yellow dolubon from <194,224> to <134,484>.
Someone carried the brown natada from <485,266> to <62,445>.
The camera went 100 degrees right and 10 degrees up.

## Problem details
All the data above should be set down a second time, exactly.

## Solution to this task
yellow dolubon from <194,224> to <134,484>.
Someone carried the brown natada from <485,266> to <62,445>.
The camera went 100 degrees right and 10 degrees up.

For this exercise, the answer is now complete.